• Data
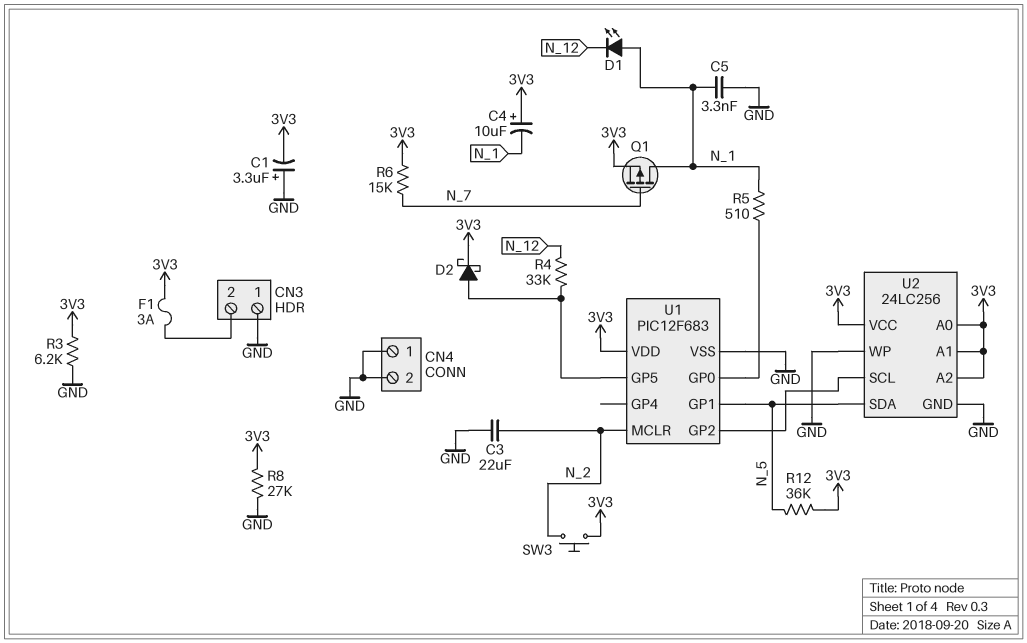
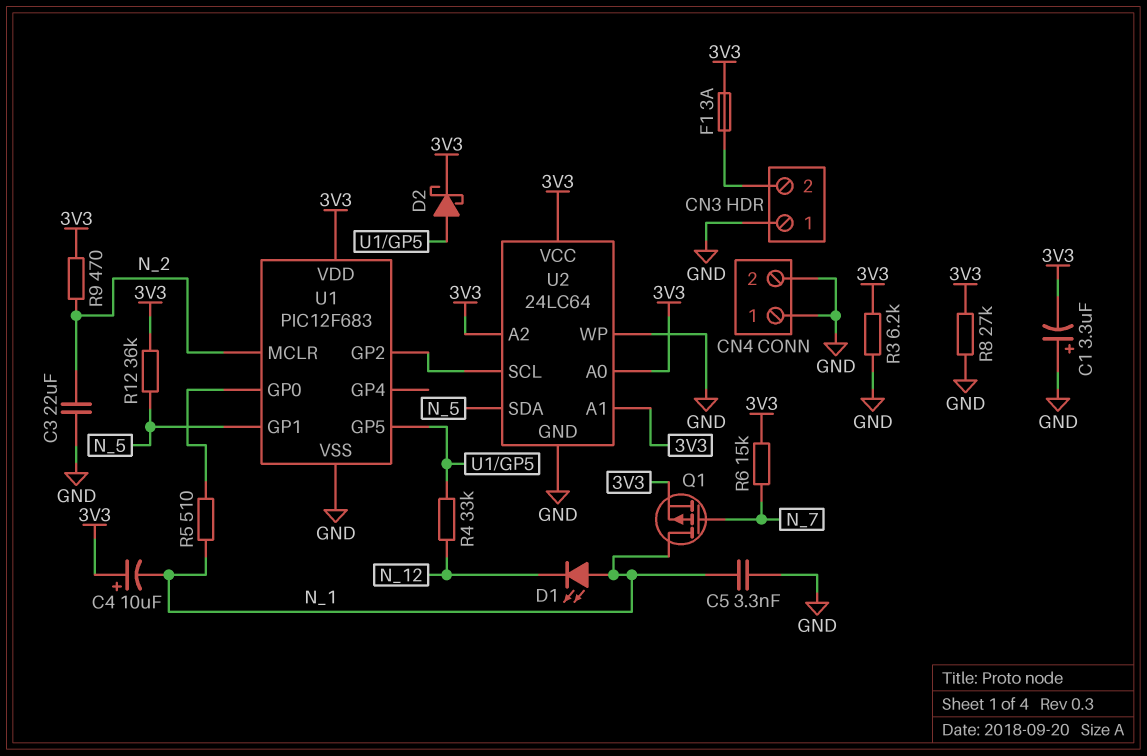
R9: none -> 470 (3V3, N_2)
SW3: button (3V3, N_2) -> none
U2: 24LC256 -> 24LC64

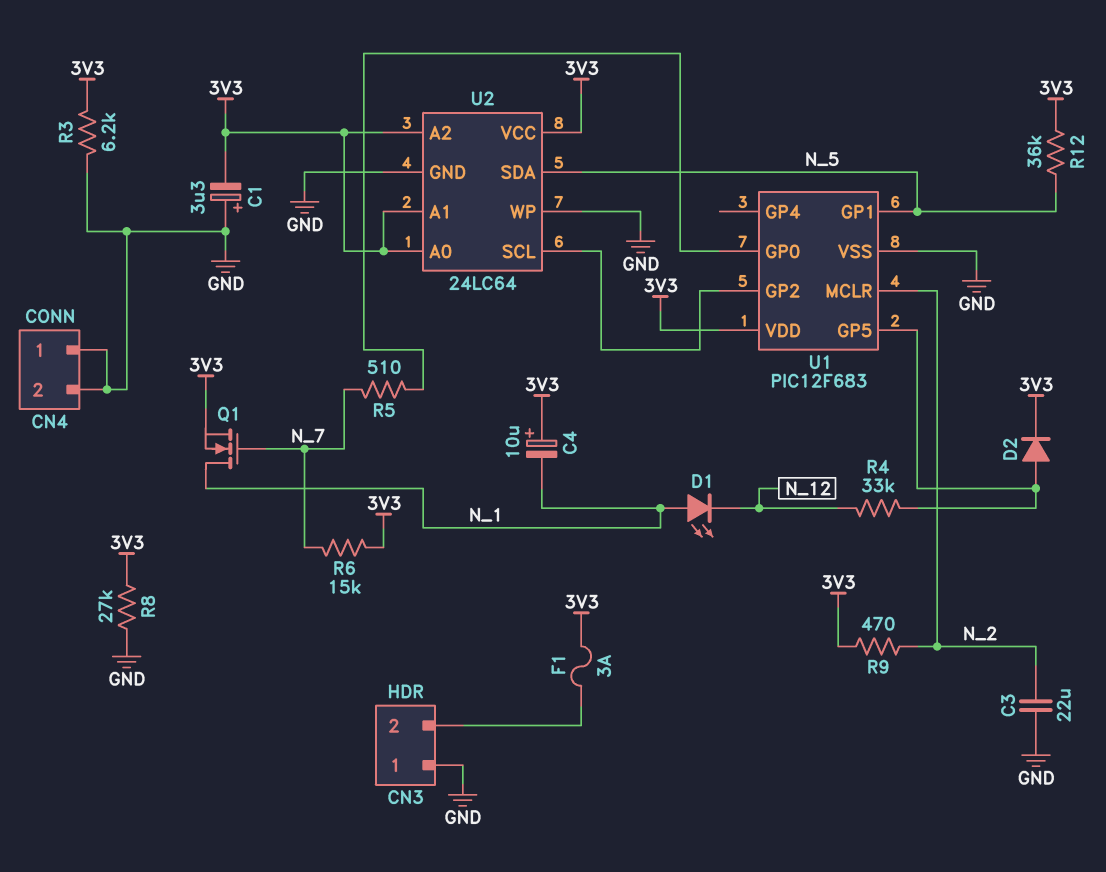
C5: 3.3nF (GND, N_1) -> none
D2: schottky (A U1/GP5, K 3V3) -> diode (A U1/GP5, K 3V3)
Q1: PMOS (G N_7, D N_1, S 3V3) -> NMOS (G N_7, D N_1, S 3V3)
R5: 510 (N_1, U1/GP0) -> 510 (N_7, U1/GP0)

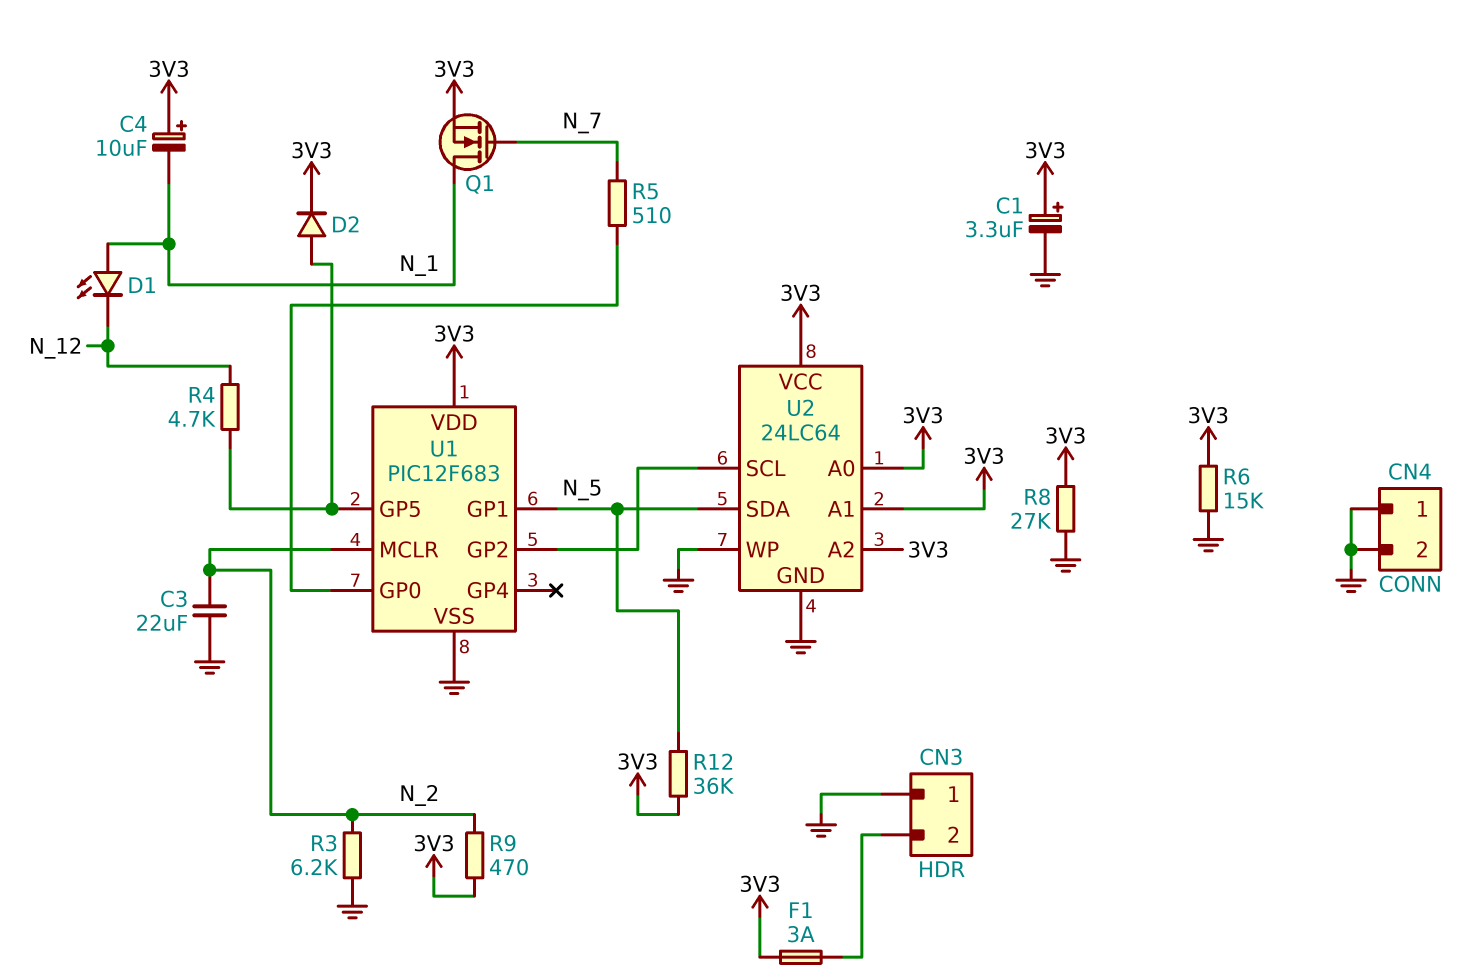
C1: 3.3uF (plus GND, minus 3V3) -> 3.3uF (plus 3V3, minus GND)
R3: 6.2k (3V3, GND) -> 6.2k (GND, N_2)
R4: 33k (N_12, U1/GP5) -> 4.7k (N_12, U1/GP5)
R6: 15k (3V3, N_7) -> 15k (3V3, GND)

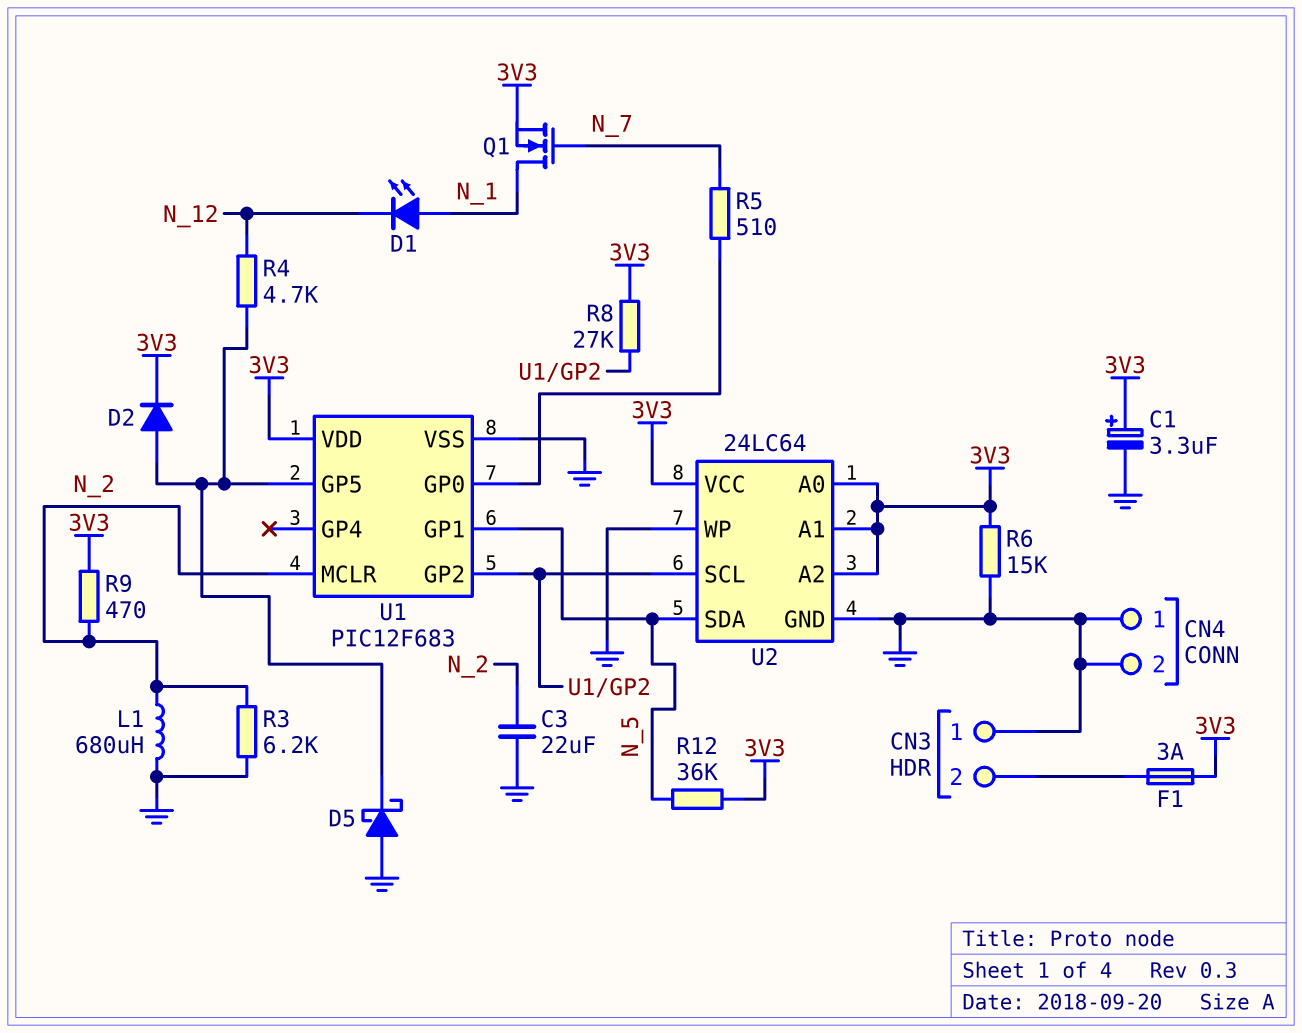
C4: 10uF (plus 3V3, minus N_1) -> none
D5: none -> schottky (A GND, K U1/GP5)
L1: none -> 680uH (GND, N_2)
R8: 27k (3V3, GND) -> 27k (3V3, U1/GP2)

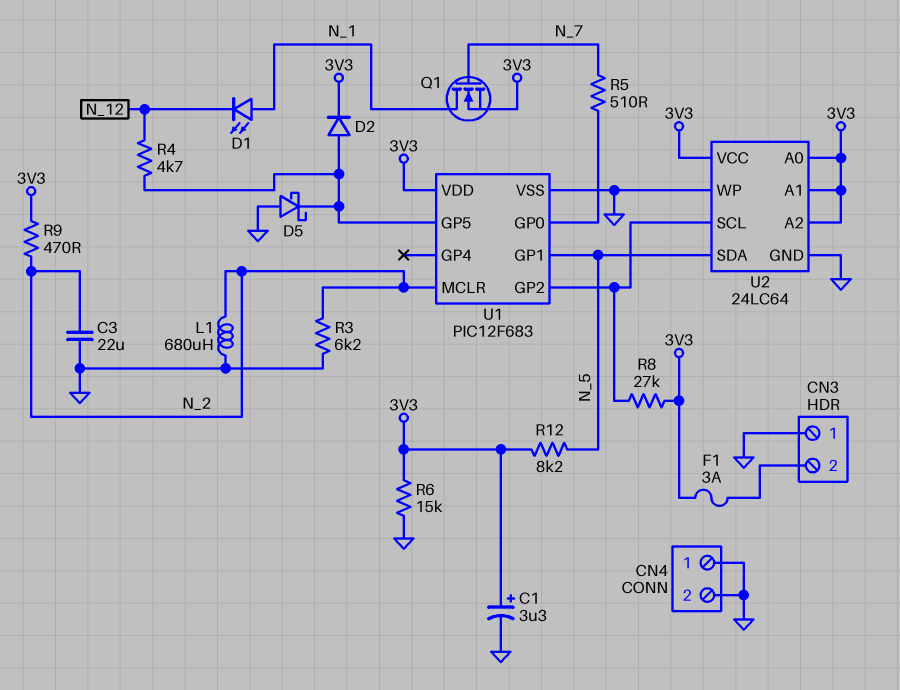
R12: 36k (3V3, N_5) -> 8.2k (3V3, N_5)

• Task description
Copy out each line in the listing that has the word "schottky".

• Answer to the problem
D2: schottky (A U1/GP5, K 3V3) -> diode (A U1/GP5, K 3V3)
D5: none -> schottky (A GND, K U1/GP5)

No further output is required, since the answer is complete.